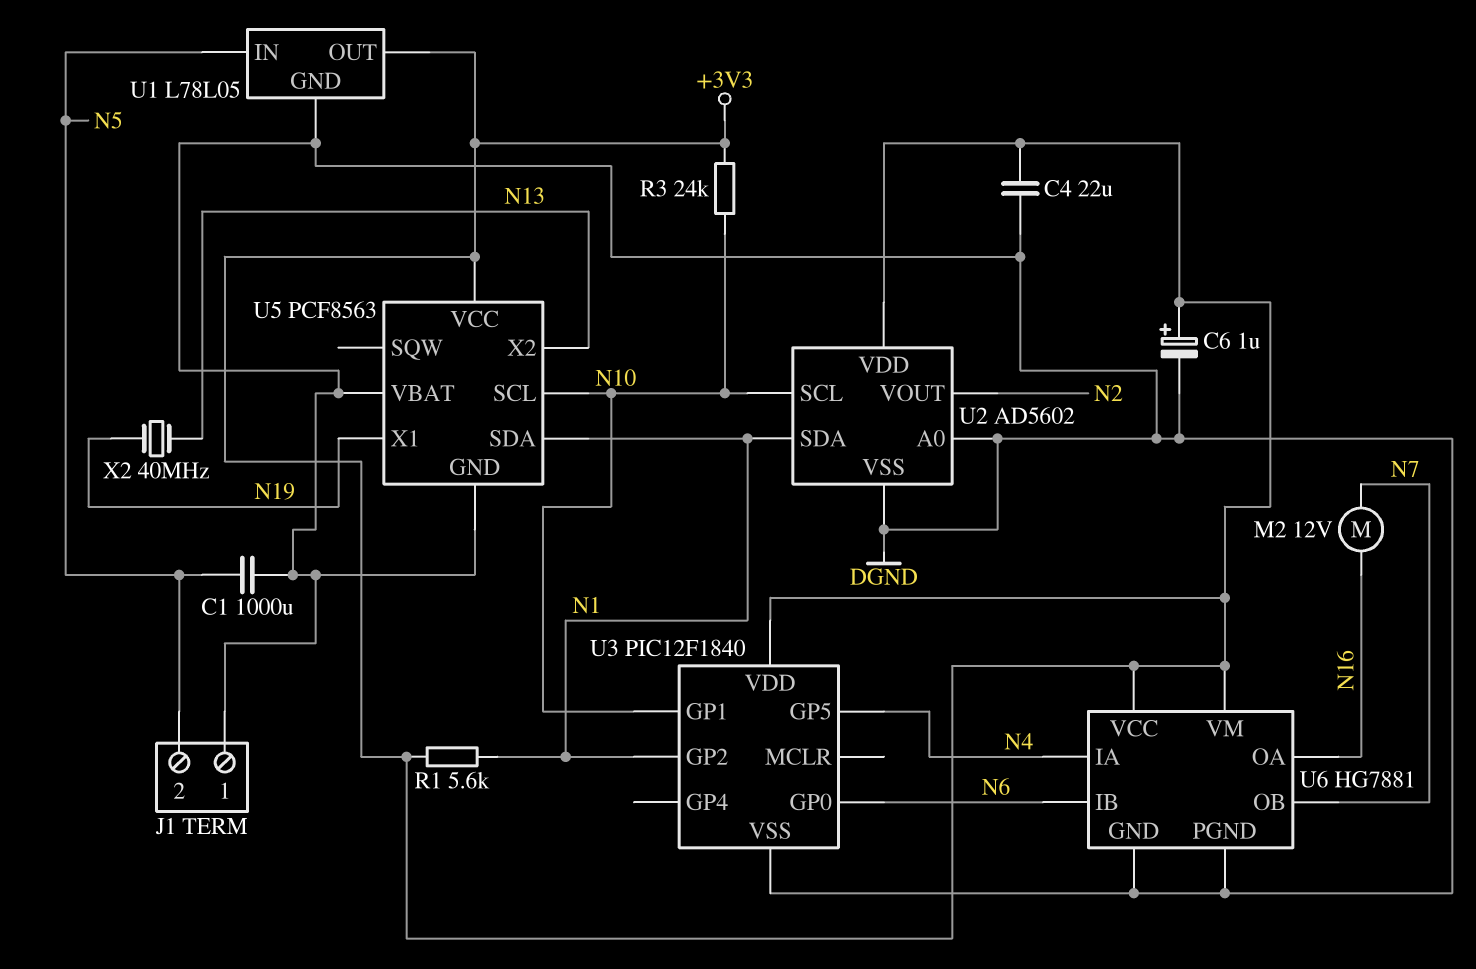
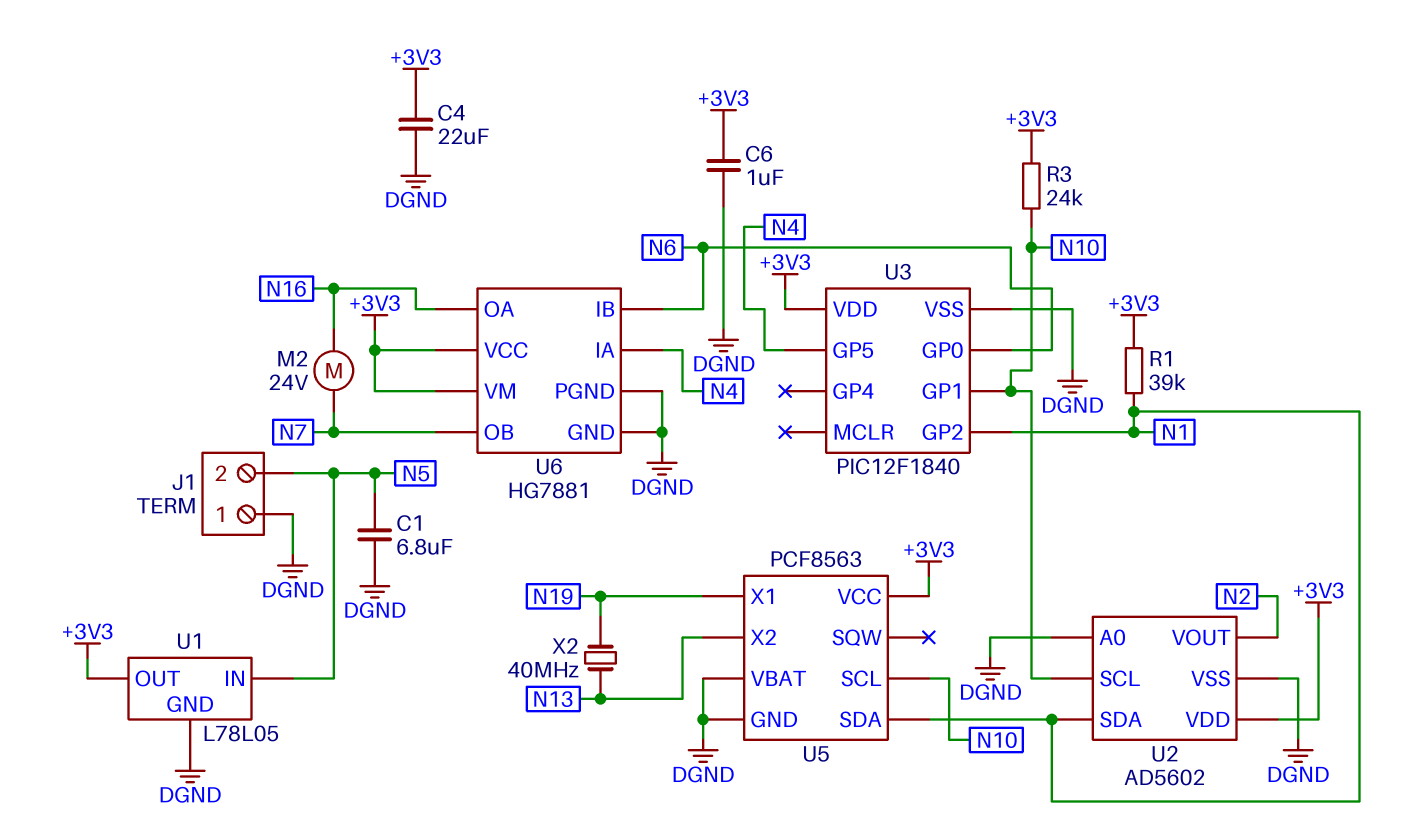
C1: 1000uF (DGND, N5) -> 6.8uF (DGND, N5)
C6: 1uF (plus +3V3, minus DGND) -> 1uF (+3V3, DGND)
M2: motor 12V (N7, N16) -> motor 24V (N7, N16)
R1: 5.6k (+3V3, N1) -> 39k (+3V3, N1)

==

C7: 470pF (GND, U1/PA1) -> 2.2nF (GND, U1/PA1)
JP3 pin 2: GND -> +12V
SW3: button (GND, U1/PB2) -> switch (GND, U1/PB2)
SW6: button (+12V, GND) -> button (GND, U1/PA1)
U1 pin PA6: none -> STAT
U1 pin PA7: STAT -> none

==

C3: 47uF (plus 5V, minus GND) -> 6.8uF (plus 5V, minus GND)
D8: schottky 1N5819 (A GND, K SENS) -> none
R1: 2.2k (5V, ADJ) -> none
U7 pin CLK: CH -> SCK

§ **PROBLEM TO WORK ON**:
Check each line in the records above for the word "button". Return those that have it.

§ **RESPONSE**:
SW3: button (GND, U1/PB2) -> switch (GND, U1/PB2)
SW6: button (+12V, GND) -> button (GND, U1/PA1)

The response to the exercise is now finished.